> PROMPT: Restate the records word for word. Include no pictures.

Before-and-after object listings
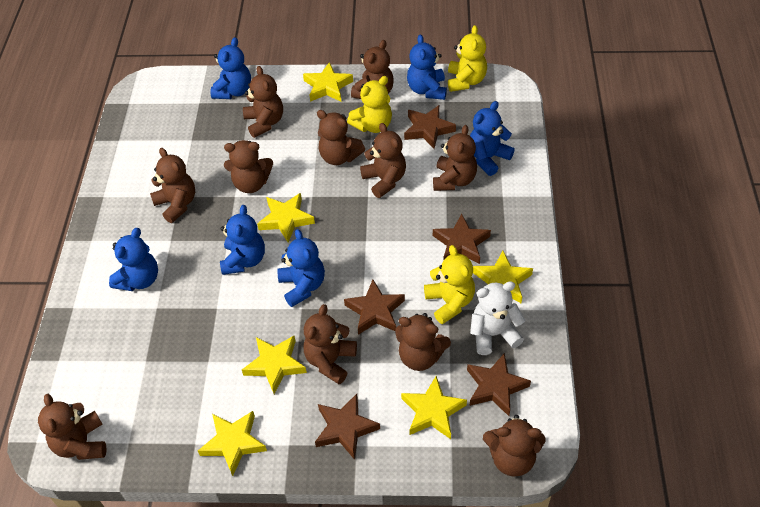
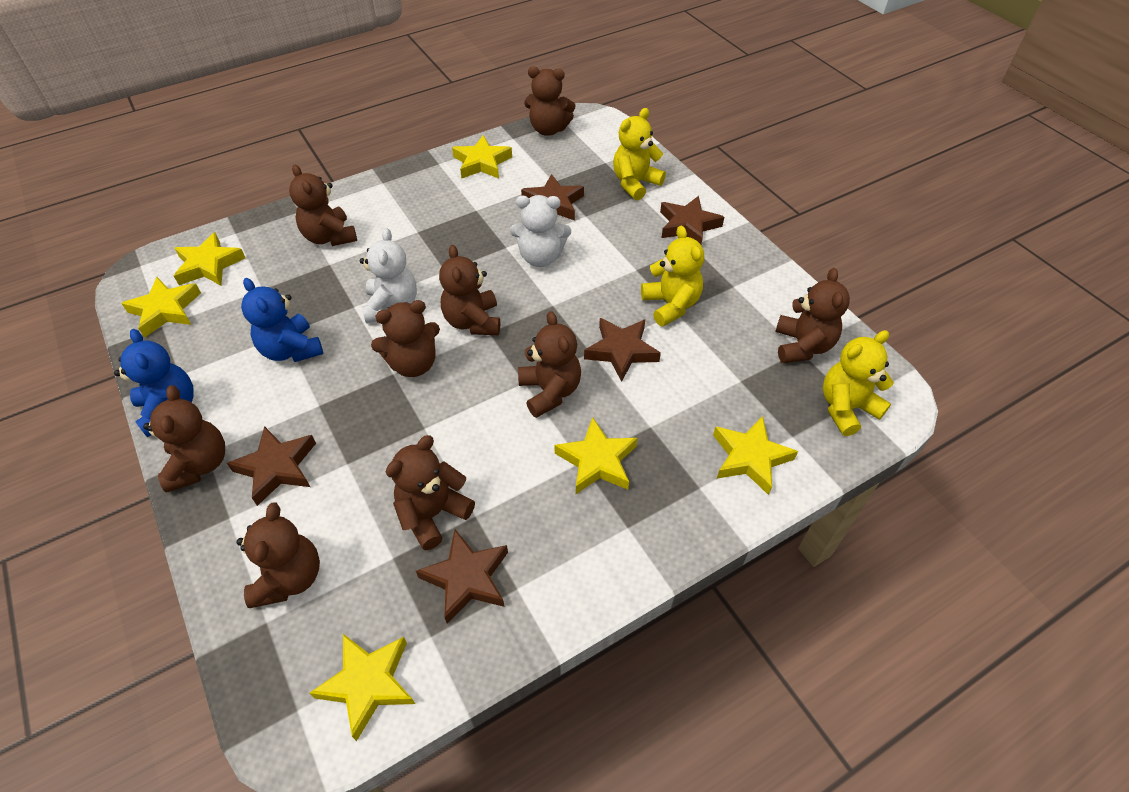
blue teddy bear: 6 -> 2
brown teddy bear: 11 -> 9
white teddy bear: 1 -> 2

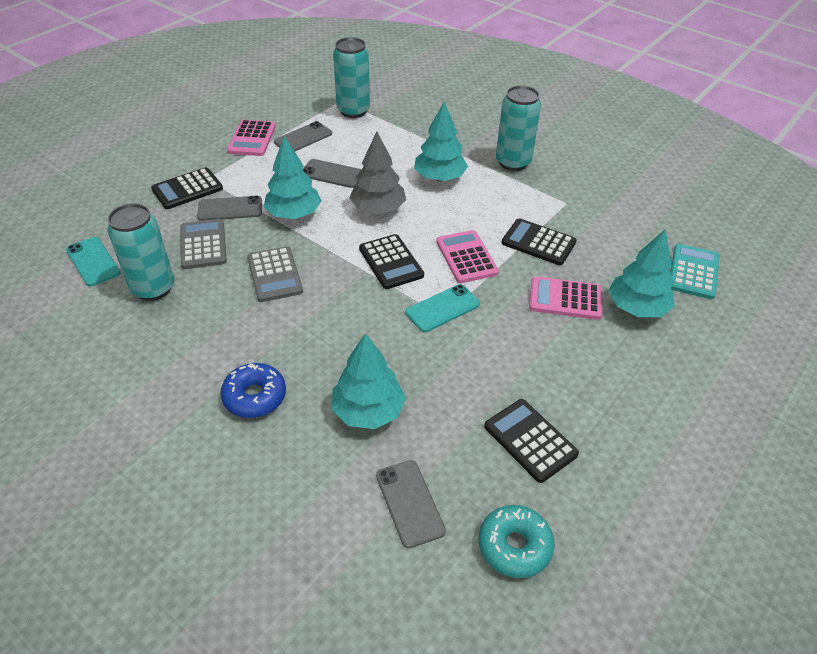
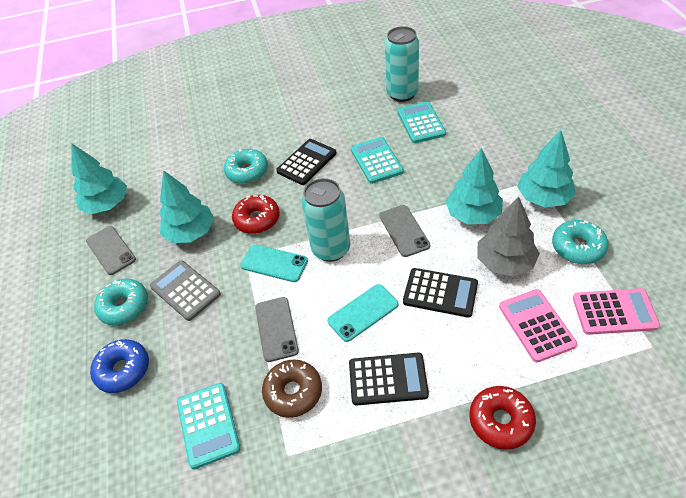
black calculator: 4 -> 3
brown donut: 0 -> 1
grey calculator: 2 -> 1
grey phone: 4 -> 3
pink calculator: 3 -> 2
red donut: 0 -> 2
turquoise calculator: 1 -> 3
turquoise can: 3 -> 2
turquoise donut: 1 -> 3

> SOLUTION TO THE EXERCISE:
blue teddy bear: 6 -> 2
brown teddy bear: 11 -> 9
white teddy bear: 1 -> 2

black calculator: 4 -> 3
brown donut: 0 -> 1
grey calculator: 2 -> 1
grey phone: 4 -> 3
pink calculator: 3 -> 2
red donut: 0 -> 2
turquoise calculator: 1 -> 3
turquoise can: 3 -> 2
turquoise donut: 1 -> 3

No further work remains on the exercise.